# [Brief]
Starting at the top of the entries, restate word for word each line up to and including the one with "SONAR1 pin TRIG: D10 -> D6".

[[ Exercise inputs, beginning ]]

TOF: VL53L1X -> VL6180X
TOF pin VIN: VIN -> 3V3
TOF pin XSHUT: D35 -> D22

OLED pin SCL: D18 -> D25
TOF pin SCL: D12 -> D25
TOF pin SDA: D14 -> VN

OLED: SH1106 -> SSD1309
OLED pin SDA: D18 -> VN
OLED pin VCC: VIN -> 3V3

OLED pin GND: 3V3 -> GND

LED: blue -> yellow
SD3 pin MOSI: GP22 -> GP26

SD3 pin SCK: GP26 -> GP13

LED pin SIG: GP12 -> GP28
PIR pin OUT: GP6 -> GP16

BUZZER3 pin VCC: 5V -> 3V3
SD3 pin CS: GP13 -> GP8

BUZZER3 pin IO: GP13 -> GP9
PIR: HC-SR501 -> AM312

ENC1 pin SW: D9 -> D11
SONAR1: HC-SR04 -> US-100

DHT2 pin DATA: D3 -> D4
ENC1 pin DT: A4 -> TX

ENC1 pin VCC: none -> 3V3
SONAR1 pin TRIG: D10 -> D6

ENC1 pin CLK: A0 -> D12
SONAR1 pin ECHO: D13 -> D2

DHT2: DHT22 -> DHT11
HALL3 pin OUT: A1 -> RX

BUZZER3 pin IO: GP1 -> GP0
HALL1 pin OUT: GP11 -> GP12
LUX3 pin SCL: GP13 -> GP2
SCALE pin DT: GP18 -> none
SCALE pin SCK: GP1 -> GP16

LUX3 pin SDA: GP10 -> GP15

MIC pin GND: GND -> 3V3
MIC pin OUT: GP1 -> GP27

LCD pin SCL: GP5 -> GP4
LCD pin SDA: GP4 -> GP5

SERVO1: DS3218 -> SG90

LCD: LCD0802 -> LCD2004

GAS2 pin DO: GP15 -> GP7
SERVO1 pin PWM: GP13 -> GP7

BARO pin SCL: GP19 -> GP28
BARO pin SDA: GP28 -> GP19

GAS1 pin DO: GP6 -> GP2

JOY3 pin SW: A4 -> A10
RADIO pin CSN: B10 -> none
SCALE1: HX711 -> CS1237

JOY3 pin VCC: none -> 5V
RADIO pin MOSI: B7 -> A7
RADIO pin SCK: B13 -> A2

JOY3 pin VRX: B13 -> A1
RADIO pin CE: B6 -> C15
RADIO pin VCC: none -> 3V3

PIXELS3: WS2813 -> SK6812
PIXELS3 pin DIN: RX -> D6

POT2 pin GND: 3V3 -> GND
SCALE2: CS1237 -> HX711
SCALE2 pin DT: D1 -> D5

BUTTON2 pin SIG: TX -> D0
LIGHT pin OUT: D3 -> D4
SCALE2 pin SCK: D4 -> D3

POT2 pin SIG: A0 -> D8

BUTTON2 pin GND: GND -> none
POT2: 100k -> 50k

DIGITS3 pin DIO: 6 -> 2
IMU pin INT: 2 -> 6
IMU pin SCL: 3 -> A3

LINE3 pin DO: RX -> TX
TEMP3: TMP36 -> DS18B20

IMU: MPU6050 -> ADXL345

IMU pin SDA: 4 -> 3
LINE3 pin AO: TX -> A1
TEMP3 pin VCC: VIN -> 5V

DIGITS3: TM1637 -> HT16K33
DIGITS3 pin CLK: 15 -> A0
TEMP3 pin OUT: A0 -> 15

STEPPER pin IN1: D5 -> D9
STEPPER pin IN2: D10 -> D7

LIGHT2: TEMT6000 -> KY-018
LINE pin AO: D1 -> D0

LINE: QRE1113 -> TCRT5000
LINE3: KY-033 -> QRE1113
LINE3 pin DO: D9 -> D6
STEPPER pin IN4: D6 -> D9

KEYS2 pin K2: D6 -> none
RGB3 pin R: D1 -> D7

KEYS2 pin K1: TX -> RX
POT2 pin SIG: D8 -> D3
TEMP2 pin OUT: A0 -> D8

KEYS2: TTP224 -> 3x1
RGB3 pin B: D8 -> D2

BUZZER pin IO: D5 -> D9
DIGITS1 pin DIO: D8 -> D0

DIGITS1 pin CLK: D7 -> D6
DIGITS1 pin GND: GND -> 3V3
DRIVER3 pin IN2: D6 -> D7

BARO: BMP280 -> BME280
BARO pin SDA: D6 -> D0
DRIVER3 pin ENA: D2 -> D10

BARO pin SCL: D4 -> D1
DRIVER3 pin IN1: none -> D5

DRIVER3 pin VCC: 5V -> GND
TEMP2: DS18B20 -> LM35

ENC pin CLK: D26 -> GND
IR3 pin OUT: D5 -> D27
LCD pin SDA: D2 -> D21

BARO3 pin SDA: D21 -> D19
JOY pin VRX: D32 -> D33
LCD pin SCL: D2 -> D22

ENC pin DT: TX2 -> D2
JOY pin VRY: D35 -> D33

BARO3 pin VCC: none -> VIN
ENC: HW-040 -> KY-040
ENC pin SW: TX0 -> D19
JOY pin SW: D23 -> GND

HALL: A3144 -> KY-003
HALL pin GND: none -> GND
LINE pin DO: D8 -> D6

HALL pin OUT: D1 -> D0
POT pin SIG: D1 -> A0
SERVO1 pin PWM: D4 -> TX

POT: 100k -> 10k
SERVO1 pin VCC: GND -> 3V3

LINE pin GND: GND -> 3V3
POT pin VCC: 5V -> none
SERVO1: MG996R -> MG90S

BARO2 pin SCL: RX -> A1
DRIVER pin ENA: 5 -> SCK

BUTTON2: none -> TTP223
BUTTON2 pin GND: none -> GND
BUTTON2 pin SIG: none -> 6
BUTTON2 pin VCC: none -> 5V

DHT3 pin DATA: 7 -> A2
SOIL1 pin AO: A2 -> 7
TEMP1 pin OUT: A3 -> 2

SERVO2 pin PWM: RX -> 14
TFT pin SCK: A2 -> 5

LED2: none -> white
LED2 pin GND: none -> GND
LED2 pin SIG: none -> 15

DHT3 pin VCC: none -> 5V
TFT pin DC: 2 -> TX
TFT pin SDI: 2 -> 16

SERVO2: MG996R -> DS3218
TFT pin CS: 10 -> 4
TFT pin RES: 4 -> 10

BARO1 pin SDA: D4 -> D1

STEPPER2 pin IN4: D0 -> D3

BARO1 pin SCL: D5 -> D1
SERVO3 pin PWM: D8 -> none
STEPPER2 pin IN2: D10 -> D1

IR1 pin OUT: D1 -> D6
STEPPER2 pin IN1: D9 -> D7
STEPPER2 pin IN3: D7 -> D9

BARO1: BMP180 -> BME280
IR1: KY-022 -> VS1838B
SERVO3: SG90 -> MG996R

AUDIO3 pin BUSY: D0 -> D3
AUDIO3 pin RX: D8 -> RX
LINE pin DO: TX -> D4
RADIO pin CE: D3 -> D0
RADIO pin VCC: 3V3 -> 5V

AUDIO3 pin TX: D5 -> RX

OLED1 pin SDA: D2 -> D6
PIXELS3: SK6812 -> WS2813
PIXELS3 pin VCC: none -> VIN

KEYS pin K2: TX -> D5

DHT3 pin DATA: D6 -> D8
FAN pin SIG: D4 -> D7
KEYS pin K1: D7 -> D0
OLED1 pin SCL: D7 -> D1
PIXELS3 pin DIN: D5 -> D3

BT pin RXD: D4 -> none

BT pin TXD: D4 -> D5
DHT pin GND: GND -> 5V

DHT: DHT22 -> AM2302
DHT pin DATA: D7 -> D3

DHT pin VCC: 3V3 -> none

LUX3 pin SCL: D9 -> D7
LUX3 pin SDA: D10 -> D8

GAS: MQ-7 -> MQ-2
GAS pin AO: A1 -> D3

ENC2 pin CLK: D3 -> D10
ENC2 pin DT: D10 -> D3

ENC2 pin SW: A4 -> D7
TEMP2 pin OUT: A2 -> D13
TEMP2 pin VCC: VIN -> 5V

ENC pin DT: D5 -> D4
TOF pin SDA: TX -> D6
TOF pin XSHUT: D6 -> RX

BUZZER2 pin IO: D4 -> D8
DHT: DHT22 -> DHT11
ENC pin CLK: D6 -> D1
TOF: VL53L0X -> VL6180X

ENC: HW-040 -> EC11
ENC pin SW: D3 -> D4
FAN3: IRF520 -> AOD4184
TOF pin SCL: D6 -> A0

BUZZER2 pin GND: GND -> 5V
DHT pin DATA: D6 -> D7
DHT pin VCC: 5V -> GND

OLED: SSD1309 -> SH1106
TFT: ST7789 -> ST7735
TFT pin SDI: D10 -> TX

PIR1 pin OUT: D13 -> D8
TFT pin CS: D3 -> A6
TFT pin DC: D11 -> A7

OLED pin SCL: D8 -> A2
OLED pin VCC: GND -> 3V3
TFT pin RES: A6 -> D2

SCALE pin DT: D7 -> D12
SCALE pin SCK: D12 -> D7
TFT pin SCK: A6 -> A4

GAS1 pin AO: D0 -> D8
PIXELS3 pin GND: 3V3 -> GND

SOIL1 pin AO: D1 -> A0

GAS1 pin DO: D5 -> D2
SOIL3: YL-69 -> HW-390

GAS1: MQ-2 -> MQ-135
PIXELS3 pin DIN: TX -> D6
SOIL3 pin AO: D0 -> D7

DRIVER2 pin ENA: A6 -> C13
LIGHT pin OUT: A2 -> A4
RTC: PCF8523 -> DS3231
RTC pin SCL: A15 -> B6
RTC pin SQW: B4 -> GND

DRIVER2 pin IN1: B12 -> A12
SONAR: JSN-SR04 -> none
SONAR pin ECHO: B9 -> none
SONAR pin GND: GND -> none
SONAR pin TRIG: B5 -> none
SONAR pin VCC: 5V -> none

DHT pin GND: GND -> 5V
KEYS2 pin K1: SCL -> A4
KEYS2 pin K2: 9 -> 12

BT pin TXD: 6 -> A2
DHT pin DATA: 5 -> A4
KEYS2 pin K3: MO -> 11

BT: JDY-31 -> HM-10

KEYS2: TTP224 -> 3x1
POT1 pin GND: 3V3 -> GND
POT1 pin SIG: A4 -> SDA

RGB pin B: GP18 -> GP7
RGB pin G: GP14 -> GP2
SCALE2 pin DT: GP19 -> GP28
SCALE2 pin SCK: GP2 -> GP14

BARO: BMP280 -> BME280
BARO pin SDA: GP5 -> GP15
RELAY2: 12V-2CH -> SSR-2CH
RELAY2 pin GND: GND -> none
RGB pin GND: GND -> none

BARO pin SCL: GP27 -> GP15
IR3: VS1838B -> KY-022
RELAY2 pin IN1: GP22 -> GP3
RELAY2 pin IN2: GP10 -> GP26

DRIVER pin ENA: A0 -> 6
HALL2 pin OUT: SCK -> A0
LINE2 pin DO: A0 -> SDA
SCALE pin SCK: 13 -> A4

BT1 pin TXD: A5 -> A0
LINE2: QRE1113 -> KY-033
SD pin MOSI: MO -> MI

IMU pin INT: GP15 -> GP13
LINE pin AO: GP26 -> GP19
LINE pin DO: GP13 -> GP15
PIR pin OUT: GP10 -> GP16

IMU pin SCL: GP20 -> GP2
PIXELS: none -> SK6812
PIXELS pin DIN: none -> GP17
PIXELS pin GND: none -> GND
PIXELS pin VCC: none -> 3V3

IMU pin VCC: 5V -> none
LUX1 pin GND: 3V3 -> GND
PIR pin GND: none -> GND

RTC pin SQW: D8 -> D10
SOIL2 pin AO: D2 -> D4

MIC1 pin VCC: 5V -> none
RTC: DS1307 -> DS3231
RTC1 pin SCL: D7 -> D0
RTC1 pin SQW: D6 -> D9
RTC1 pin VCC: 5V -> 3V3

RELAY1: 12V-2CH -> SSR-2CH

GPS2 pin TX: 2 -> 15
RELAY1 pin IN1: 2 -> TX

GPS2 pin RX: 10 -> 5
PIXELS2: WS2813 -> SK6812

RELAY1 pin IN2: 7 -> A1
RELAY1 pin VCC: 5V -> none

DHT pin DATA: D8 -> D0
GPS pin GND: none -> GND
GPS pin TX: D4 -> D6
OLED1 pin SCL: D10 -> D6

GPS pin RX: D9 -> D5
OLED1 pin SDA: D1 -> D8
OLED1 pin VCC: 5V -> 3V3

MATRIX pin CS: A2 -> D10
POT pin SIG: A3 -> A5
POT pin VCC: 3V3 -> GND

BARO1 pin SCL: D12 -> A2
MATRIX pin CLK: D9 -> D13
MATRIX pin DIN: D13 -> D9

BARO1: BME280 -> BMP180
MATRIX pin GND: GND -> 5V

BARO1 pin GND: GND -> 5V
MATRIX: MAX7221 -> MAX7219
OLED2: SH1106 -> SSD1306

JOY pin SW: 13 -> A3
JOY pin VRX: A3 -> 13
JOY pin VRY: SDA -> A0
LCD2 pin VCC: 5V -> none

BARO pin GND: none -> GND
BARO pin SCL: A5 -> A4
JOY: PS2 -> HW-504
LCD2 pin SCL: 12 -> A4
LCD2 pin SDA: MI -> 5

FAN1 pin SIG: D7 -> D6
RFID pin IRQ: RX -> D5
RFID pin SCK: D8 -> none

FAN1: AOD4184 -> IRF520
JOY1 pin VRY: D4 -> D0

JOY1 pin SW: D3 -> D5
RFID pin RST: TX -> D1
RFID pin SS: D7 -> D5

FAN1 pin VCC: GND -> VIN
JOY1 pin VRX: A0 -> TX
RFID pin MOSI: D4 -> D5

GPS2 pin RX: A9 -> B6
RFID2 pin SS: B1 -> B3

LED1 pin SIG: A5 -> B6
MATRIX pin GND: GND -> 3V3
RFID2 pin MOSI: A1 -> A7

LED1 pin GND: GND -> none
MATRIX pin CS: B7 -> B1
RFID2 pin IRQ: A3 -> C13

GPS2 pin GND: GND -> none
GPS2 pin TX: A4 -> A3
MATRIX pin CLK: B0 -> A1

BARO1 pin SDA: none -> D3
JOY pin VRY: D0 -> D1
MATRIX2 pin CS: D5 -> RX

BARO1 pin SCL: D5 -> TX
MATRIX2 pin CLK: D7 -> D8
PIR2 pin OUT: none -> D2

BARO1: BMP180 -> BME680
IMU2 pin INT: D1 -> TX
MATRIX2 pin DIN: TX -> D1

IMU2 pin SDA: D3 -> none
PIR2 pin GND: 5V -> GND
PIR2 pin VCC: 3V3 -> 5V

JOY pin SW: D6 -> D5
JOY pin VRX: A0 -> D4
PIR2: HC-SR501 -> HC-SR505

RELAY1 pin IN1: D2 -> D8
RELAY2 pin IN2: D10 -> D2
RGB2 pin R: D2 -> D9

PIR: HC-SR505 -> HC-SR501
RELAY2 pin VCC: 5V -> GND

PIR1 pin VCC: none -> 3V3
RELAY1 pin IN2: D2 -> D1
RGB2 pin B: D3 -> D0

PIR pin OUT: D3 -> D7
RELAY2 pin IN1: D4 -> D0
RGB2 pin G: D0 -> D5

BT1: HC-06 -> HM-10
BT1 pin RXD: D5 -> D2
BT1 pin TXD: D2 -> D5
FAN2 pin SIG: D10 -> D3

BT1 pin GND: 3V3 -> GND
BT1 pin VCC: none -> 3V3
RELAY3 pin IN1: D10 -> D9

[[ Exercise inputs, end ]]

# [Completed task]
TOF: VL53L1X -> VL6180X
TOF pin VIN: VIN -> 3V3
TOF pin XSHUT: D35 -> D22

OLED pin SCL: D18 -> D25
TOF pin SCL: D12 -> D25
TOF pin SDA: D14 -> VN

OLED: SH1106 -> SSD1309
OLED pin SDA: D18 -> VN
OLED pin VCC: VIN -> 3V3

OLED pin GND: 3V3 -> GND

LED: blue -> yellow
SD3 pin MOSI: GP22 -> GP26

SD3 pin SCK: GP26 -> GP13

LED pin SIG: GP12 -> GP28
PIR pin OUT: GP6 -> GP16

BUZZER3 pin VCC: 5V -> 3V3
SD3 pin CS: GP13 -> GP8

BUZZER3 pin IO: GP13 -> GP9
PIR: HC-SR501 -> AM312

ENC1 pin SW: D9 -> D11
SONAR1: HC-SR04 -> US-100

DHT2 pin DATA: D3 -> D4
ENC1 pin DT: A4 -> TX

ENC1 pin VCC: none -> 3V3
SONAR1 pin TRIG: D10 -> D6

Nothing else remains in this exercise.